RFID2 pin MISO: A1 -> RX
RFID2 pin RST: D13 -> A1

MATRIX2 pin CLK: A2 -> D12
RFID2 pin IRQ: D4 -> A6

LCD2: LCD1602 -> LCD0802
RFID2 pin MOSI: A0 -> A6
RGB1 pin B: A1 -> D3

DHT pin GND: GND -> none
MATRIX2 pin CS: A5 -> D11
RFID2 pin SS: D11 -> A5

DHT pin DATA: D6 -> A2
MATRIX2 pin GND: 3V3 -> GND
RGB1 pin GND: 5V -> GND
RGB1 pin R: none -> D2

TASK DETAILS:
Restate, without alteration, the lines of the material above that begin at the one containing "MATRIX2 pin CLK: A2 -> D12" and run through its last line.

WRITTEN RESPONSE:
MATRIX2 pin CLK: A2 -> D12
RFID2 pin IRQ: D4 -> A6

LCD2: LCD1602 -> LCD0802
RFID2 pin MOSI: A0 -> A6
RGB1 pin B: A1 -> D3

DHT pin GND: GND -> none
MATRIX2 pin CS: A5 -> D11
RFID2 pin SS: D11 -> A5

DHT pin DATA: D6 -> A2
MATRIX2 pin GND: 3V3 -> GND
RGB1 pin GND: 5V -> GND
RGB1 pin R: none -> D2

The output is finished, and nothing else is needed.